--- Exercise prompt ---
In the data below, which lines hold "visible"? Copy every one.

□ □ □ □ □

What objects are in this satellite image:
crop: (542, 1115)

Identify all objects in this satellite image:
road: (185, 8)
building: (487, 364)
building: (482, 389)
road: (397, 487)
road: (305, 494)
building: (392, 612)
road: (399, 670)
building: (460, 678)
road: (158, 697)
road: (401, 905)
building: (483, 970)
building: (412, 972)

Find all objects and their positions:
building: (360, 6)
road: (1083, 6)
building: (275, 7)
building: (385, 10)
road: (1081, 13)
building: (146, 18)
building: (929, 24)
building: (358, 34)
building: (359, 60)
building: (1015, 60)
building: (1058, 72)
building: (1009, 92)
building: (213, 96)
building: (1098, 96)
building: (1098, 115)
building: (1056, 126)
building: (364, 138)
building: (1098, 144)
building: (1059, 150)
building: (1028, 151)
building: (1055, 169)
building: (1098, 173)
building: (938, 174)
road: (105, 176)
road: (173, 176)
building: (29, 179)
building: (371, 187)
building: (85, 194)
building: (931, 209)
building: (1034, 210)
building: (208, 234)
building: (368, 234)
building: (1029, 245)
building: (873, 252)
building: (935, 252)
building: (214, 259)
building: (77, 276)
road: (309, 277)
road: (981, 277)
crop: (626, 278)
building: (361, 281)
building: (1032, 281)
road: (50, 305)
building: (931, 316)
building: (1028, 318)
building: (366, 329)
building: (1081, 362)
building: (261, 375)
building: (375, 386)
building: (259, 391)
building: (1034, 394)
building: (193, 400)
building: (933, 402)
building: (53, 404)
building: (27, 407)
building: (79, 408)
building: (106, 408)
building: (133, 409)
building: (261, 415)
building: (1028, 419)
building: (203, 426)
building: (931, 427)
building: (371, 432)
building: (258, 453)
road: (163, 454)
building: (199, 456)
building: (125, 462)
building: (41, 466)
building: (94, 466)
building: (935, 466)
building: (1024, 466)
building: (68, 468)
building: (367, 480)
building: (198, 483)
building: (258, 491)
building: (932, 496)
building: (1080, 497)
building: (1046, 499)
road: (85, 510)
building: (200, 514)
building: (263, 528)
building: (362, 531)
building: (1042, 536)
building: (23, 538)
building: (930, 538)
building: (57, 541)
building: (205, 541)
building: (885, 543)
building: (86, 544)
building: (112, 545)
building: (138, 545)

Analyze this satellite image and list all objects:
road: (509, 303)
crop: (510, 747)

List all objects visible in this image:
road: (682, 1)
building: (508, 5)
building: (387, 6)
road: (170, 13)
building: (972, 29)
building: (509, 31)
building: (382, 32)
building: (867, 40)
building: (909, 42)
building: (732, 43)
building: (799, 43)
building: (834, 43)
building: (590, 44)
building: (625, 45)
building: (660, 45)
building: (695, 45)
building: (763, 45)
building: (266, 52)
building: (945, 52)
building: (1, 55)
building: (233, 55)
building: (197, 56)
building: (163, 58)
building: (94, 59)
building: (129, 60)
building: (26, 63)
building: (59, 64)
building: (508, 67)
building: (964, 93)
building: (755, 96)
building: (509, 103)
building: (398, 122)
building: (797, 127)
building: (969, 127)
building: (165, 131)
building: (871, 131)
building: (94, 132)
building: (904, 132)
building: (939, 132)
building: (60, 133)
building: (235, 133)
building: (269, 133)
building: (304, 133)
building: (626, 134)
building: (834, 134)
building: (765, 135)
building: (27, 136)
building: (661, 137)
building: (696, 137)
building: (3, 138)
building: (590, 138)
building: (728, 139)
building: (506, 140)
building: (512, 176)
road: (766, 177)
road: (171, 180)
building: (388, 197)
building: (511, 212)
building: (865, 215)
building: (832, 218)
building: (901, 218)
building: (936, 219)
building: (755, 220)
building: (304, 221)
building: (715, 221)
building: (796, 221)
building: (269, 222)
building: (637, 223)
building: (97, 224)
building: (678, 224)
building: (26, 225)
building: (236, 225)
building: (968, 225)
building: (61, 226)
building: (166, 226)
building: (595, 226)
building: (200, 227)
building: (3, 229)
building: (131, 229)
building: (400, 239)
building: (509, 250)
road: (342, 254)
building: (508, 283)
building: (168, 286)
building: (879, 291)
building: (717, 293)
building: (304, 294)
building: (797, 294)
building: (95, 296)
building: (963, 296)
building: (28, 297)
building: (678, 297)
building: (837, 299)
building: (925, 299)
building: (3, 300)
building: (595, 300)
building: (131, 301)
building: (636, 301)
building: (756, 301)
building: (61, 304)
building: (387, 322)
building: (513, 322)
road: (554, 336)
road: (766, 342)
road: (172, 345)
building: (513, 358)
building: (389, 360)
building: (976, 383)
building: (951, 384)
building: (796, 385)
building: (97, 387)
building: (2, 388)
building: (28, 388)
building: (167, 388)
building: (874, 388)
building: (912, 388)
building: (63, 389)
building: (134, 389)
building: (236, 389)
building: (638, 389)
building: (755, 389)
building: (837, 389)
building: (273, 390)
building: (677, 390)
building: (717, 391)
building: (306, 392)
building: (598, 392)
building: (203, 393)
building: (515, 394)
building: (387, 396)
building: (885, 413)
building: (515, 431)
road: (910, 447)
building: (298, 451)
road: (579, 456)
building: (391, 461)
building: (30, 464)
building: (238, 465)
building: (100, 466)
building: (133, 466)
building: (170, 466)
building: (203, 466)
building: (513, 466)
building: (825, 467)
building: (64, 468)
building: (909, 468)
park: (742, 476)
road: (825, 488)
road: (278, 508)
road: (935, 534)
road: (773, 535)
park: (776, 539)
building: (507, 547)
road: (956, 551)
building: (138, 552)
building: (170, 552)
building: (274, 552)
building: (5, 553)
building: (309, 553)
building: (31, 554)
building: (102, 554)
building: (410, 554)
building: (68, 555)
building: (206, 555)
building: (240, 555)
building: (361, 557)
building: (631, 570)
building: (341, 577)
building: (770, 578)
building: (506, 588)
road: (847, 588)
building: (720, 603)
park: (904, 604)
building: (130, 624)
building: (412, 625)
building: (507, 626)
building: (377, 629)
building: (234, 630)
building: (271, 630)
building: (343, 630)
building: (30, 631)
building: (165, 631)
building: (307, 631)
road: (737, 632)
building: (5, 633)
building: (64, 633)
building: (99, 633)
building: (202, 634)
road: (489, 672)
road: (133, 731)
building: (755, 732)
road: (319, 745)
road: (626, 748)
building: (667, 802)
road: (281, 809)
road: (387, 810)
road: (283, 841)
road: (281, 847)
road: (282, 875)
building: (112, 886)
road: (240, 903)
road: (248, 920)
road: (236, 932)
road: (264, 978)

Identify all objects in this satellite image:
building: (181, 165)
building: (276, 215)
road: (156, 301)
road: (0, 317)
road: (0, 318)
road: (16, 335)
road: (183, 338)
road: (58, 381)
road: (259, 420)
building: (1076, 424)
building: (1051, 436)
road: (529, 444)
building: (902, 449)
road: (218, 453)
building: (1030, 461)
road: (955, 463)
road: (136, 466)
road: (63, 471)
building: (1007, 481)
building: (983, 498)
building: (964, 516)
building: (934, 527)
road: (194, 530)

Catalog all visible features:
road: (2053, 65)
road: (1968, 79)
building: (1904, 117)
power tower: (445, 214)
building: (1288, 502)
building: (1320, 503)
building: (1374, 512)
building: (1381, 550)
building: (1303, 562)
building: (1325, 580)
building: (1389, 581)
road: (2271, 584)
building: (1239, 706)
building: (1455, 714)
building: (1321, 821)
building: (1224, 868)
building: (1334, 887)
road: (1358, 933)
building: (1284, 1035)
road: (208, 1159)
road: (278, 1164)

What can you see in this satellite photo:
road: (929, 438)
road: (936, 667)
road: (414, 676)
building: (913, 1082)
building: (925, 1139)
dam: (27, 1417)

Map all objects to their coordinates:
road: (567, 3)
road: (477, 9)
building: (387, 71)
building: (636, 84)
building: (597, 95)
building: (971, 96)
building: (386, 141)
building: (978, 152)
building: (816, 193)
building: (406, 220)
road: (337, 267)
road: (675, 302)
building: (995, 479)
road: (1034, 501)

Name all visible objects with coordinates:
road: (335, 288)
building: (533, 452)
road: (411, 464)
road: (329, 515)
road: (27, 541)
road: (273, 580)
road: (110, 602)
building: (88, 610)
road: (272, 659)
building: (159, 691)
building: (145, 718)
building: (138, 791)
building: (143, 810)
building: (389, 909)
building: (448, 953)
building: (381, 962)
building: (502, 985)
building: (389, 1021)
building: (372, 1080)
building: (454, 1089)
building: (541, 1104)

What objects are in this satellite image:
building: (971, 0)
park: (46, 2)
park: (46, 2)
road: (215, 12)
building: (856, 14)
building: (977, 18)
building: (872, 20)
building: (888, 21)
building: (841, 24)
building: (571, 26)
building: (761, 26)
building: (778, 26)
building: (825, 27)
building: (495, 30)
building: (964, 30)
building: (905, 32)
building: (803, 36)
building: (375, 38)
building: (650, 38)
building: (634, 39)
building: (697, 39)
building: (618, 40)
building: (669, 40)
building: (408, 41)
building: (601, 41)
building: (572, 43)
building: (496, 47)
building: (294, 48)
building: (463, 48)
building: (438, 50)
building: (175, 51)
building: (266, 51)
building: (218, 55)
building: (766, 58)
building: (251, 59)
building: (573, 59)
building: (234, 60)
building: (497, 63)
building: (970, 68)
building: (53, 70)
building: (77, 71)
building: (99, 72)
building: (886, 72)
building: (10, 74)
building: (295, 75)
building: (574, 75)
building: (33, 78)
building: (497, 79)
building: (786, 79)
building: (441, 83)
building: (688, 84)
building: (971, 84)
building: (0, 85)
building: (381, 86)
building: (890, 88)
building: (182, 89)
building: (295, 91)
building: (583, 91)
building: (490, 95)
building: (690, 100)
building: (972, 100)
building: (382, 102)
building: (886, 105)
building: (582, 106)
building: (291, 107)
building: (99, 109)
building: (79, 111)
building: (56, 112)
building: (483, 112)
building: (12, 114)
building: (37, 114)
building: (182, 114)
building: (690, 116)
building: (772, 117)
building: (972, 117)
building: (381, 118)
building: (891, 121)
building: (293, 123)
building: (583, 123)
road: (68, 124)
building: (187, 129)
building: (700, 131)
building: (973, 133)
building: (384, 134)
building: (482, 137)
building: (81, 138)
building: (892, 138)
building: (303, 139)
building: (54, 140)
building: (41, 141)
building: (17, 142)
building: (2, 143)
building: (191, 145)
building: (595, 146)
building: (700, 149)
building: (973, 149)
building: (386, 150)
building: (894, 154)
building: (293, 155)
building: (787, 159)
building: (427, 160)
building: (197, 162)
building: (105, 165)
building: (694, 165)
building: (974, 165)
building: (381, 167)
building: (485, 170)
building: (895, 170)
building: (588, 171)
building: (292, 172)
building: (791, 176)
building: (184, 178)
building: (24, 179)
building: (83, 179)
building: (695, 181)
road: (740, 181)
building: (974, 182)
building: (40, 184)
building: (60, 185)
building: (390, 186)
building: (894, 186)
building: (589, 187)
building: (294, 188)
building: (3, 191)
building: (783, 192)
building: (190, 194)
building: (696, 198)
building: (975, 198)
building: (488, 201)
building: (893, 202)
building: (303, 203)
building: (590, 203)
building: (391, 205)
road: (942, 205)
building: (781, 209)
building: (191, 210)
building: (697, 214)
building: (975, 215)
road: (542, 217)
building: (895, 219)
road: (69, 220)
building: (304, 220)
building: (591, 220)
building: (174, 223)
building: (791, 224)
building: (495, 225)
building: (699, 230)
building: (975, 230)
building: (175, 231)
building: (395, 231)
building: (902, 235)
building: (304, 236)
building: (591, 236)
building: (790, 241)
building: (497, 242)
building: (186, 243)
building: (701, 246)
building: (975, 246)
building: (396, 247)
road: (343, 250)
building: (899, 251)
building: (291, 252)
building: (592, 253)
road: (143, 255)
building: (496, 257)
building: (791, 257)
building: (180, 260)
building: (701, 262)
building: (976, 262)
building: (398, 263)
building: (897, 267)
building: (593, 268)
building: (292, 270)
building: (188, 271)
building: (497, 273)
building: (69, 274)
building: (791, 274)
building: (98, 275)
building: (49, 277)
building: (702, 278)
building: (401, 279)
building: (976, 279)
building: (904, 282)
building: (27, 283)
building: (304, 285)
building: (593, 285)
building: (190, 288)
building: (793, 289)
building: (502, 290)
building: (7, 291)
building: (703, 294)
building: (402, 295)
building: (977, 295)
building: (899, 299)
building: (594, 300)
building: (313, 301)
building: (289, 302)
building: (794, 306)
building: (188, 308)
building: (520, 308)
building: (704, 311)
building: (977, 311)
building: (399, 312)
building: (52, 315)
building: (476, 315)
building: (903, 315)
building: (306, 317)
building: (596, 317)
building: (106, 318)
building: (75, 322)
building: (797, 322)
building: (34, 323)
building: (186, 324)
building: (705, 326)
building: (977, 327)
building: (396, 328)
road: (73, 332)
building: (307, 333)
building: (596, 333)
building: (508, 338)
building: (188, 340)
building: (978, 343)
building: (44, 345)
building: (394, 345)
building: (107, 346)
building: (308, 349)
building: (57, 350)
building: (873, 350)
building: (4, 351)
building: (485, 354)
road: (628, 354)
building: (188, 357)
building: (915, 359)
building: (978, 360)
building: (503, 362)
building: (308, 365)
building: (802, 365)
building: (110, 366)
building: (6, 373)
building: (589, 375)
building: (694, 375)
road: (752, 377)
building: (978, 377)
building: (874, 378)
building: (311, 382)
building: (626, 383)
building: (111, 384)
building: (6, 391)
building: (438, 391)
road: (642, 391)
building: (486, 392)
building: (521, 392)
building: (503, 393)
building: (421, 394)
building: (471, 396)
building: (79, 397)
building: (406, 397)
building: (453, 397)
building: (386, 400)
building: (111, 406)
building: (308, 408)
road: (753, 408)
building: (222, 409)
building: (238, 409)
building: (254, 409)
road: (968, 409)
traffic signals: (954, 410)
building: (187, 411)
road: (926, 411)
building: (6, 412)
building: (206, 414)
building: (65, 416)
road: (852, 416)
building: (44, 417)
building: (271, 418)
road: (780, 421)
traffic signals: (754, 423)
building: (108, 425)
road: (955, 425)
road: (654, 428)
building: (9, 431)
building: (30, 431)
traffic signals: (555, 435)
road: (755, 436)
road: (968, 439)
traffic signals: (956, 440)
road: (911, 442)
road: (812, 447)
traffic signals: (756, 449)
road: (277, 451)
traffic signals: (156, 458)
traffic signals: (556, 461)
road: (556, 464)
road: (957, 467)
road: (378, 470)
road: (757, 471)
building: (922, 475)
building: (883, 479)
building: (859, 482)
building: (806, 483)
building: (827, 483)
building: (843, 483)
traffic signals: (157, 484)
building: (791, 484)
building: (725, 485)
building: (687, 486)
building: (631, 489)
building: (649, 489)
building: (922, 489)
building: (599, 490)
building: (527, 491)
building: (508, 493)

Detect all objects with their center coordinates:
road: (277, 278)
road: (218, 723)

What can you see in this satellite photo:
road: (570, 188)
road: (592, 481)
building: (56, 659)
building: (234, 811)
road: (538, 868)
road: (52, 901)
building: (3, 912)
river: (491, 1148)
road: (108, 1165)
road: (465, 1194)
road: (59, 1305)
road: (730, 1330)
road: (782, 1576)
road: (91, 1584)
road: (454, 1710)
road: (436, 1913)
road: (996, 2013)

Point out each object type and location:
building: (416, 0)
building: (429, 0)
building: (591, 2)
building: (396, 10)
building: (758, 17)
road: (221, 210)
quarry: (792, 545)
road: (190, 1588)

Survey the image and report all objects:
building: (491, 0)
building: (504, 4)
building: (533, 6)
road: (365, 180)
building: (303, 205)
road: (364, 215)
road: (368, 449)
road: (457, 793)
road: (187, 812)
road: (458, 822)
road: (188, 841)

□ □ □ □ □

--- Response area ---
List all objects visible in this image:
Catalog all visible features:
Name all visible objects with coordinates:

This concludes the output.